SUPPLIED RECORDS:

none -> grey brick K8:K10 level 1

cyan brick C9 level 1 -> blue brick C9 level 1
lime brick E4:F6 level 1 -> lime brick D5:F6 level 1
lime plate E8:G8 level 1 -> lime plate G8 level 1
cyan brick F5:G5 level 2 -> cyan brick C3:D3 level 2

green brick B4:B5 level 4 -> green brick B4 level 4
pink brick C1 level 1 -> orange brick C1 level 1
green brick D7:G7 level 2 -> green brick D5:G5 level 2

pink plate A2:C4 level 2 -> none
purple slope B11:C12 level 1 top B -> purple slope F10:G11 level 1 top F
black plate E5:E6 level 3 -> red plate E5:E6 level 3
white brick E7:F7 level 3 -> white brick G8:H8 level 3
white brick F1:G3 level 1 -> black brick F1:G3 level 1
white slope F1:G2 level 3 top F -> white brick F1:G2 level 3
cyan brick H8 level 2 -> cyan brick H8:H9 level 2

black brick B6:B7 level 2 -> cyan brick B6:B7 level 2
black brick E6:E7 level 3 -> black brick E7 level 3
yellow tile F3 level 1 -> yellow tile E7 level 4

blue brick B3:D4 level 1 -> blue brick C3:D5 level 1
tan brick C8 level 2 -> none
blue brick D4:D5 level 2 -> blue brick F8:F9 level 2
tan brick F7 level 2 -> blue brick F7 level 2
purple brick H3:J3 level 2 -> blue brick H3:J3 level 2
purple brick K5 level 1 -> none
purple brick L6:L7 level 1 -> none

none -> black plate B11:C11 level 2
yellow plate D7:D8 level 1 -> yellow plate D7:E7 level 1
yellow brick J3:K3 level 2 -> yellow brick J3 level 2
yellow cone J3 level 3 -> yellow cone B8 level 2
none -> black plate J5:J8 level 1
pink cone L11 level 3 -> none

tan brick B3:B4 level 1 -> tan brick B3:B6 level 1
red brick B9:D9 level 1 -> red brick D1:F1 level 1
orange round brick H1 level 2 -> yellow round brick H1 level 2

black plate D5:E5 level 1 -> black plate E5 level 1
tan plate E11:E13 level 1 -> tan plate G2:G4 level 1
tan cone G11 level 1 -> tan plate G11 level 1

ACTIVITY: Your answer should be the lines above from the one containing "none -> black plate B11:C11 level 2" through the one containing "orange round brick", copied exactly and with both ends kept.

RESULT FOR THIS EXERCISE:
none -> black plate B11:C11 level 2
yellow plate D7:D8 level 1 -> yellow plate D7:E7 level 1
yellow brick J3:K3 level 2 -> yellow brick J3 level 2
yellow cone J3 level 3 -> yellow cone B8 level 2
none -> black plate J5:J8 level 1
pink cone L11 level 3 -> none

tan brick B3:B4 level 1 -> tan brick B3:B6 level 1
red brick B9:D9 level 1 -> red brick D1:F1 level 1
orange round brick H1 level 2 -> yellow round brick H1 level 2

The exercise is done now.